Stored items:

★ ★ ★ ★ ★

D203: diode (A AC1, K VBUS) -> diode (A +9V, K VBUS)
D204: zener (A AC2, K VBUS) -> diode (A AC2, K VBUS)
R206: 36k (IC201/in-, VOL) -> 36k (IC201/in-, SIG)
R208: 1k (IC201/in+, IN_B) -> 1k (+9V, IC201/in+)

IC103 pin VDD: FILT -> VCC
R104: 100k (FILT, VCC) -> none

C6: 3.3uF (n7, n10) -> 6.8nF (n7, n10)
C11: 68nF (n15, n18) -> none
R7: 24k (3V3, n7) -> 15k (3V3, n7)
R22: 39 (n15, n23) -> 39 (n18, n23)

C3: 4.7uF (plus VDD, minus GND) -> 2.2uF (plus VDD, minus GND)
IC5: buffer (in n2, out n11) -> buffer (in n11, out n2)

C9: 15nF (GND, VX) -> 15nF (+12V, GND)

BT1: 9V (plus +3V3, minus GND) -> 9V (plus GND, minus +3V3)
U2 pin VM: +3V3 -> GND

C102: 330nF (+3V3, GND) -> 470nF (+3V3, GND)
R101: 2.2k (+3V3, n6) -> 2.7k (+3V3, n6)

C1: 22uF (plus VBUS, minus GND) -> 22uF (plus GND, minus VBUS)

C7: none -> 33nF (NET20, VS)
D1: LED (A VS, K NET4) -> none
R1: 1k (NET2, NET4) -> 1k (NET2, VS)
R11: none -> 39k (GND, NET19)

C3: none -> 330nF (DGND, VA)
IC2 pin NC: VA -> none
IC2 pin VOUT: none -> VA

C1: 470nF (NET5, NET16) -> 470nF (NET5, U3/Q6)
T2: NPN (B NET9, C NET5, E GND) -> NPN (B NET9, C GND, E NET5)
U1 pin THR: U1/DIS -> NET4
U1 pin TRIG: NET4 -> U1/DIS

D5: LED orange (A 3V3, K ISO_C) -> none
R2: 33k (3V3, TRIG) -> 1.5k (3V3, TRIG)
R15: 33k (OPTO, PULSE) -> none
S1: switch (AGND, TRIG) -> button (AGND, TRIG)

★ ★ ★ ★ ★

All lines in the records with the string "none" should be copied out.

▶ REPLY TO THE EXERCISE
R104: 100k (FILT, VCC) -> none
C11: 68nF (n15, n18) -> none
C7: none -> 33nF (NET20, VS)
D1: LED (A VS, K NET4) -> none
R11: none -> 39k (GND, NET19)
C3: none -> 330nF (DGND, VA)
IC2 pin NC: VA -> none
IC2 pin VOUT: none -> VA
D5: LED orange (A 3V3, K ISO_C) -> none
R15: 33k (OPTO, PULSE) -> none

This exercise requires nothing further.